AIM: List every line in the listing below that contains the string "kern", copying each line in full.

STORED DATA:
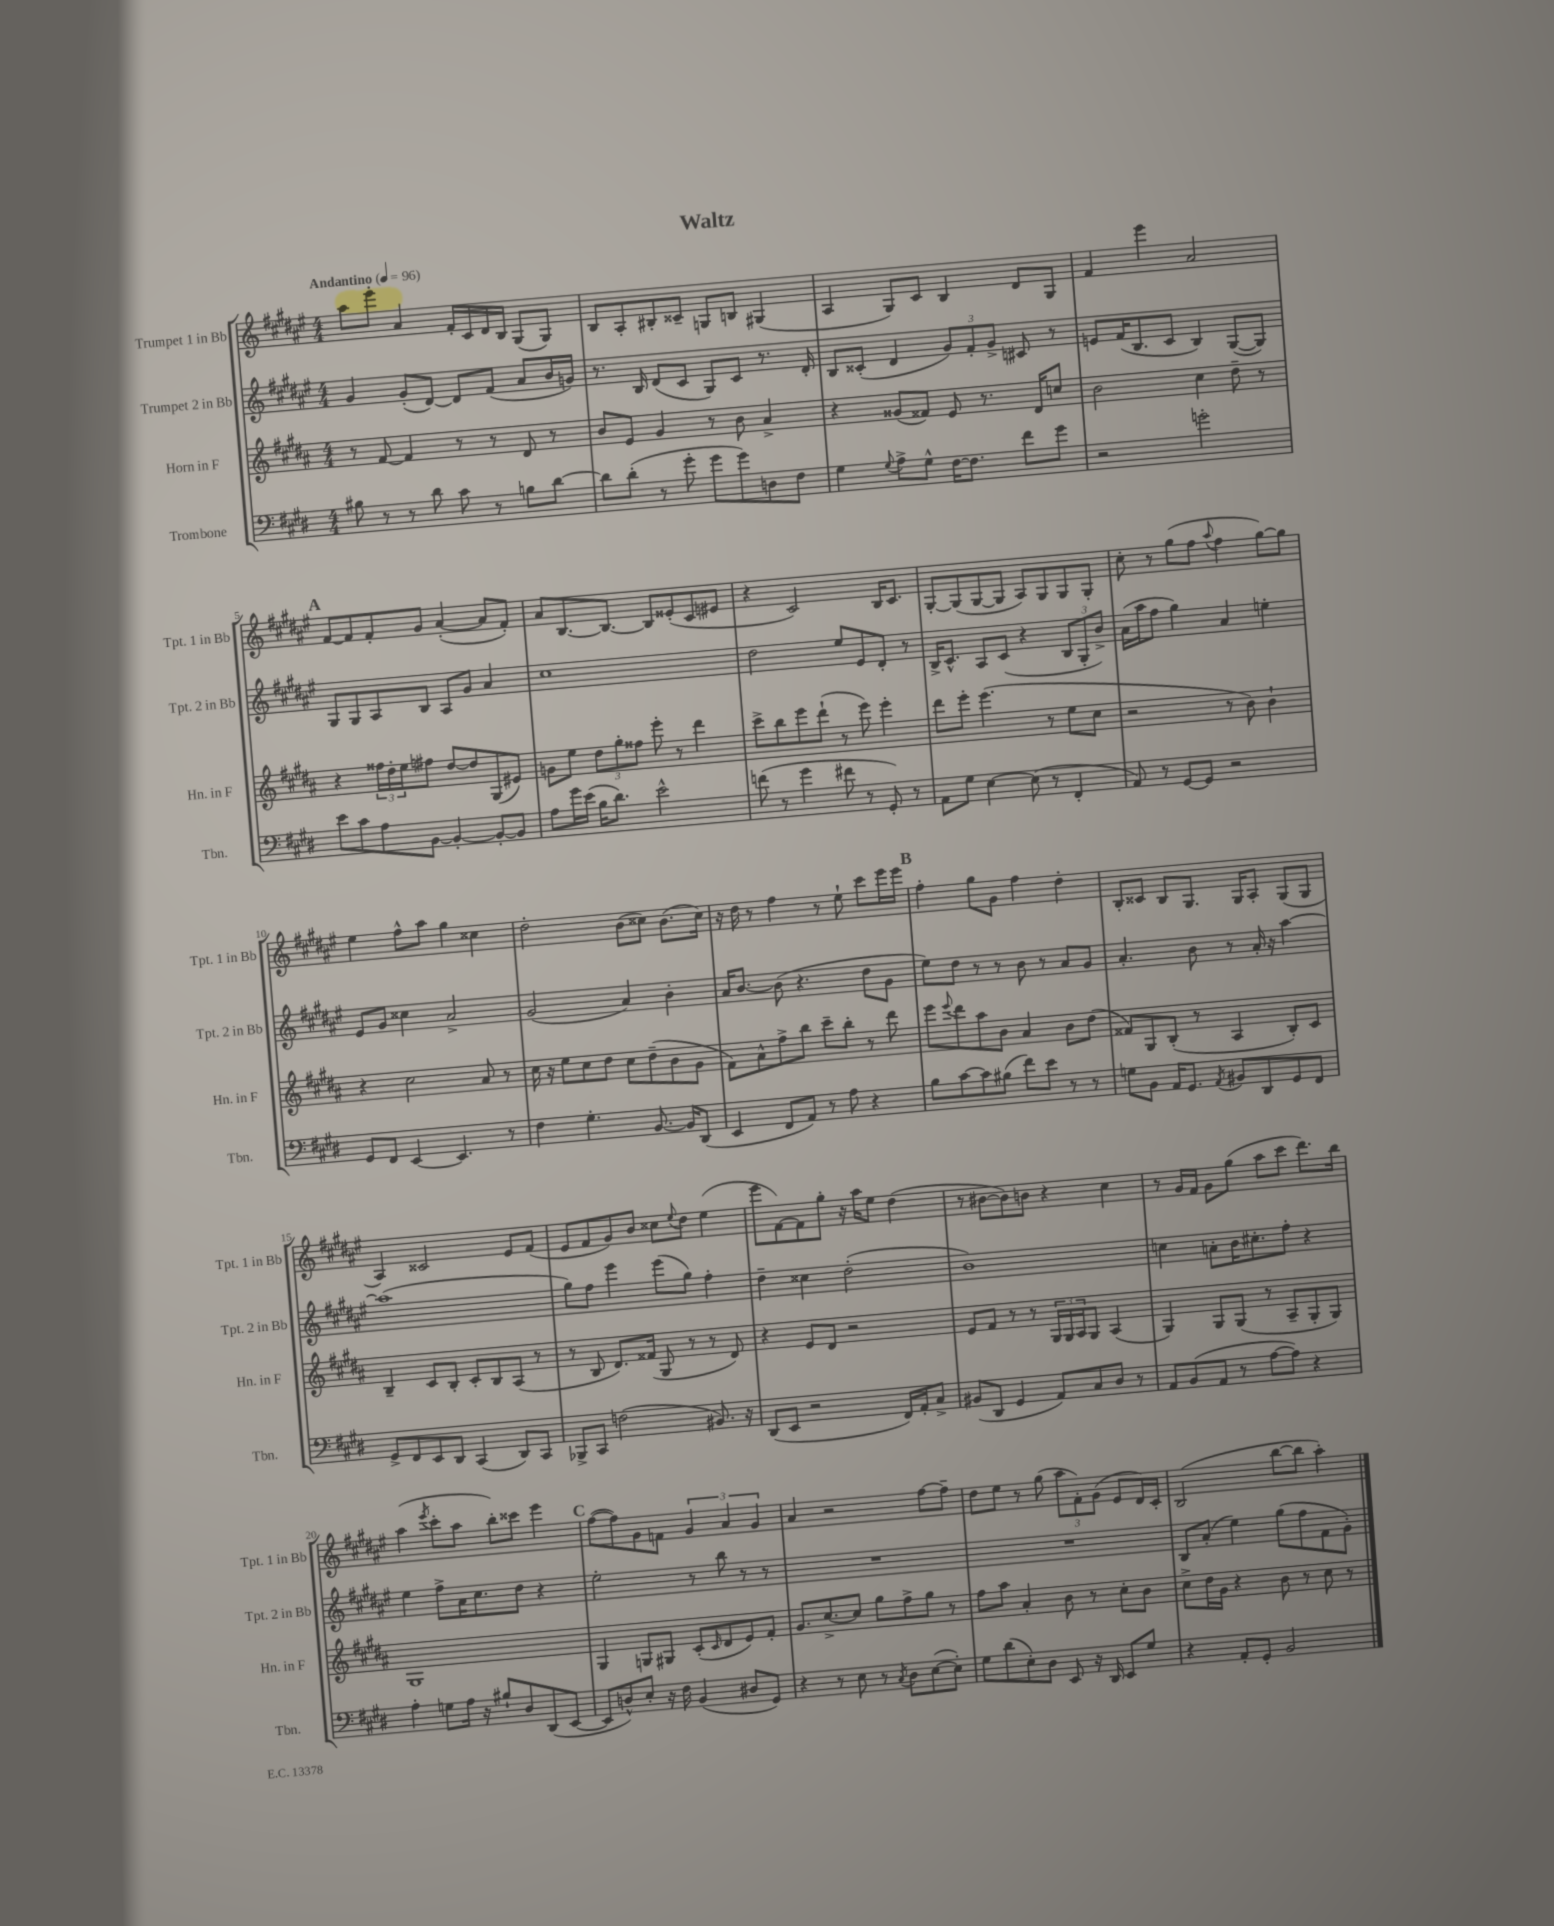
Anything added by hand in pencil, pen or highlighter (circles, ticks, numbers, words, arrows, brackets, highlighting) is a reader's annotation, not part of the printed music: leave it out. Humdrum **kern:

**kern	**kern	**kern	**kern
*staff4	*staff3	*staff2	*staff1
*clefF4	*clefG2	*clefG2	*clefG2
*k[f#c#g#d#]	*k[f#c#g#d#a#]	*k[f#c#g#d#a#e#]	*k[f#c#g#d#a#e#]
*M4/4	*M4/4	*M4/4	*M4/4
*MM96	*MM96	*MM96	*MM96
8B#	8r	4g#	8aa#
8r	[8f#	.	8eee#'
8r	4f#]	(8g#'	4a#
8d#	.	[8d#)	.
8c#	8r	8d#]	16f#'
.	.	.	16c#
8r	8r	(8f#	16d#
.	.	.	16B
8B	8d#	8a#	(8G#
[8d#	8r	16b	8G#)
.	.	16g)	.
=	=	=	=
8d#]	8b	8.r	8B
(8d#'	8e	.	8A#'
.	.	16B	.
8r	4g#	(8d#	8B#'
8g#'	.	8c#	8c##~
8g#	8r	8G#)	8G
8g#)	8b	8c#	8B
8D	4a#^	8.r	(4G#
8F#	.	.	.
.	.	16d#'	.
=	=	=	=
4G#	4r	8B	4A#
.	.	(8c##'	.
8qqG#	.	.	.
8A^	(8g##	4d#	8G#)
8G#^^	8f##)	.	8c#
[16F#	8e	12g#)	4B
8.F#]	.	.	.
.	.	12f#'	.
.	8.r	.	.
.	.	12g#^	.
8f#	.	8c#	8d#
.	16d#	.	.
8g#	8cc	8r	8G#
=	=	=	=
2r	2b	8e	4f#
.	.	(16f#	.
.	.	8.B	.
.	.	.	4eee#
.	.	8c#	.
2g'	4cc#	4B)	2a#
.	8dd#~	([8G#	.
.	8r	8G#])	.
=	=	=	=
8e	4r	8G#	[8f#
8c#	.	8G#	8f#]
8A	24ff##	8A#	8f#'
.	24dd#'	.	.
.	24ee	.	.
[8BB	8ff#	8B	8g#
4BB'_	[8dd#	8A#	([4a#'
.	8dd#]	8g#	.
8BB'_	(8G#	4a#	8a#]
8BB]	8e#)	.	8f#')
=	=	=	=
8A	8g	1cc#	8a#
16g#	8ee	.	[8.B
(16e	.	.	.
16B	12dd#	.	.
8.d#)	.	.	8.B_
.	12gg#'	.	.
.	12ff##	.	.
2e^^	8eee'	.	8B]
.	8r	.	(8e##'
.	4ddd#	.	8c#
.	.	.	8e#
=	=	=	=
(8f	8ccc#^	2dd#	4r
8r	8bb	.	.
4g#	8eee	.	2c#)
.	(8ddd#`	.	.
8f#	8r	8ee#	.
8r	8eee)	8e#	.
8GG#')	4eee'	8d#'	16B
.	.	.	8.c#
8r	.	8r	.
=	=	=	=
8AA	8ddd#	16B^	[8G#'
.	.	8.c#^^	.
8G#	8eee'	.	(8G#]
[4E	(4.eee	8A#	[8G#
.	.	(8c#	8G#]
(8E]	.	4r	8A#)
8r	8r	.	8G#
4FF#'	8ee	12B	8G#
.	.	12G#'	.
.	8cc#	.	8G#'
.	.	12b^)	.
=	=	=	=
8AA)	2r	(16a#	8cc#'
.	.	16aa#	.
8r	.	8ff#	8r
[8GG#	.	4gg#)	(8gg#
8GG#]	.	.	8ff#
.	.	.	8qqaa#
2r	8r	4a#	4ff#
.	8b)	.	.
.	4b`	4ee'	[8gg#)
.	.	.	8gg#]
=	=	=	=
8GG#	4r	8e#	4ee#
8FF#	.	8g#	.
[4EE	2cc#	4cc##	8ff#^^
.	.	.	8aa#
4.EE]	.	2a#^	4gg#
.	8a#	.	4cc##
8r	8r	.	.
=	=	=	=
4F#	16cc#	(2g#	2dd#'
.	16r	.	.
.	8ee	.	.
4.G#'	8cc#	.	.
.	8dd#	.	.
.	8cc#	4a#)	(8b
[8.BB	(8dd#~	.	8cc##)
.	8b	4b'	(8.b
16BB]	.	.	.
(8DD#	8g#	.	.
.	.	.	16cc##)
=	=	=	=
4EE	8f#)	16a#	16r
.	.	[8.b	16dd#
.	8a#^^	.	8r
8FF#	8ff#^	(8b]	4ff#
8AA)	8bb	4.r	.
8r	8ccc#~	.	8r
8A	8bb'	.	8ee#`
4r	8r	8dd#	8ccc#
.	8ddd#	8g#	16eee#
.	.	.	16eee#
=	=	=	=
8B	8eee	8ee#)	4ff#'
.	8qqeee	.	.
[8c#	8ddd#	8dd#	.
8c#]	8aa#	8r	8gg#
(8B#	8b	8r	8g#
8f#)	4a#	8b	4ff#
8e	.	8r	.
8r	8b	8a#	4dd#'
8r	(8dd#	8g#	.
=	=	=	=
8G	8f##)	4.a#'	8B'
8BB	8G#	.	8c##
16AA	(8B'	.	8B
8.GG#	.	.	.
.	8r	8b	8.G#
8qAA	.	.	.
8BB#	4A#	8r	.
.	.	.	16G#
8DD#	.	16a#'	8A#'
.	.	16r	.
8GG#	8B')	[4aa#	(8G#
8FF#	8c#	.	8G#
=	=	=	=
8GG#^	4B~	(1aa#]	4A#)
8FF#	.	.	.
8EE	8c#	.	2c##
8DD#	8B'	.	.
(4CC#	8c#'	.	.
.	8B	.	.
8DD#)	(8A#	.	8e#
8CC#	8r	.	(8f#
=	=	=	=
8BBB-^	8r	8gg#)	8e#
8CC#	8B	8ff#	8f#
(2F	8.d#)	4eee#	8g#)
.	.	.	8b
.	(16f##	.	.
.	8G#	(8eee#	8cc##
.	.	.	8qqee#
.	8r	8gg#)	8dd#
8.BB#)	8r	4ff#'	(4ee#
.	8d#)	.	.
16r	.	.	.
=	=	=	=
(8DD#	4r	4dd#~	8eee#
8EE	.	.	[8f#)
2r	8e	4cc##	8f#]
.	8d#	.	8gg#'
.	2r	(2dd#'	16r
.	.	.	16aa#
.	.	.	8ee#
16FF#)	.	.	(4dd#
16AA'	.	.	.
8C#^	.	.	.
=	=	=	=
(8BB#	8e	1b)	8r
8DD#	8f#	.	[8b#
4GG#	8r	.	8b#])
.	8r	.	8b
8AA)	24G#	.	4r
.	24G#	.	.
.	24A#	.	.
8C#	8G#	.	.
8D#	(4A#	.	4cc#
8r	.	.	.
=	=	=	=
8AA	4G#)	4cc	8r
(8BB	.	.	16g#
.	.	.	16f#
8AA	8G#	8a'	8g#
8r	(8G#	16b	(8gg#
.	.	8.cc#'	.
[8A	8r	.	8aa#
8A])	8A#~	8ff#'	8ccc#
4r	8G#'	4r	8.ddd#)
.	8G#)	.	.
.	.	.	16bb
=	=	=	=
4A'	1G#	4ee#	(4aa#
.	.	.	8qeee#
8G	.	8ff#^	8ccc#'
16A	.	16a#	8aa#
16r	.	8.cc#	.
8B#`	.	.	8bb')
8D#	.	8dd#	8ccc##
(8DD#	.	4r	4eee#
[8EE	.	.	.
=	=	=	=
8EE]	4G#	2ee#'	([8ff#
8D^^)	.	.	8ff#])
8E'	8G	.	8g#
16r	8G#	.	8f
16F#	.	.	.
(4BB	(8c#'	8r	6g#
.	16qqc#	.	.
.	8d#	8bb	.
.	.	.	6a#
8D#	8e)	8r	.
.	.	.	6g#
8GG#)	8f#'	8r	.
=	=	=	=
4r	8.g#	1r	4a#
.	[8.cc#^	.	.
8r	.	.	2r
8E	8cc#]	.	.
8r	8gg#	.	.
8qC#	.	.	.
8D#	8ff#^	.	.
([8E	8gg#	.	[8ff#
8E'])	8r	.	8ff#~]
=	=	=	=
8G#	8ff#	1r	8dd#
(8d#	8aa#	.	8ee#
8E')	4a#'	.	8r
8D#	.	.	(8gg#
8EE	8b	.	12aa#
.	.	.	12f#')
16r	8r	.	.
.	.	.	(12g#
16DD#	.	.	.
8EE	8cc#'	.	8e#
8G#	8b	.	16d#)
.	.	.	16c#'
=	=	=	=
4r	8cc#^	8B	(2B
.	16dd#	(8a#'	.
.	16g#	.	.
8AA'	4r	4ee#)	.
8GG#'	.	.	.
2BB	8b	(8gg#	[8bb
.	8r	8ff#	8bb]
.	8cc#	8f#	4aa#')
.	8r	8g#')	.
==	==	==	==
*-	*-	*-	*-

EXERCISE OUTPUT:
Anything added by hand in pencil, pen or highlighter (circles, ticks, numbers, words, arrows, brackets, highlighting) is a reader's annotation, not part of the printed music: leave it out. Humdrum **kern:
**kern	**kern	**kern	**kern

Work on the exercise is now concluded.